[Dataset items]
*** Block opens ***

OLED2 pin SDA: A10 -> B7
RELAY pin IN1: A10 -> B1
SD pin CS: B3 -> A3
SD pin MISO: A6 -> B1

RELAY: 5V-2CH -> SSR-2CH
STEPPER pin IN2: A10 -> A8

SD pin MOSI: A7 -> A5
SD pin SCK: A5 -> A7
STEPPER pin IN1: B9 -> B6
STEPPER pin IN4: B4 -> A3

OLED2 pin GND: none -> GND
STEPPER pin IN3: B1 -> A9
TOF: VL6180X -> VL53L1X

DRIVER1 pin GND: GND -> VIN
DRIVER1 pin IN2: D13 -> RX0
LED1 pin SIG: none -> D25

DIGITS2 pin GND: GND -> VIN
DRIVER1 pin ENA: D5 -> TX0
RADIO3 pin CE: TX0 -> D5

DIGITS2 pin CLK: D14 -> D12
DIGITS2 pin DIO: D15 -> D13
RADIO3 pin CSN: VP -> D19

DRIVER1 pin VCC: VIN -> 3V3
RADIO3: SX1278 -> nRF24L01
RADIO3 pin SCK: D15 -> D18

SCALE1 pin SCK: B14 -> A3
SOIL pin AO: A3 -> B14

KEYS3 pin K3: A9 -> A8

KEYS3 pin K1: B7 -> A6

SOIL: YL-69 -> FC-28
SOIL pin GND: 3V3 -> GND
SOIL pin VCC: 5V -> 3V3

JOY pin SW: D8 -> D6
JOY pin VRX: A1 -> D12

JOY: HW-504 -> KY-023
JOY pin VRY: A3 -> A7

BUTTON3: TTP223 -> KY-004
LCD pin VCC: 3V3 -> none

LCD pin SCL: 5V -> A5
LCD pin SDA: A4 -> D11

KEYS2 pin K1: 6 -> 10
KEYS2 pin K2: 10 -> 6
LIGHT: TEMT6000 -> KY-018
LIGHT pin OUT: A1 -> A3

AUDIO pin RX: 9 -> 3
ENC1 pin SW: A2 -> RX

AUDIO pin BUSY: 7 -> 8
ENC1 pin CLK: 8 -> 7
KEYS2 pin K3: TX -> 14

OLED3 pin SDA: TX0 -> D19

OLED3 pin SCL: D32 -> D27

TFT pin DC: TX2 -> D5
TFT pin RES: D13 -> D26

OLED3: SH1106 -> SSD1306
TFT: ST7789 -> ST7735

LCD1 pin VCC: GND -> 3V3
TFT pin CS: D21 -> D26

*** Block closes ***

> **Instructions for the task**
Go through the records and pull out each line that includes the word "STEPPER".

> **Response box**
STEPPER pin IN2: A10 -> A8
STEPPER pin IN1: B9 -> B6
STEPPER pin IN4: B4 -> A3
STEPPER pin IN3: B1 -> A9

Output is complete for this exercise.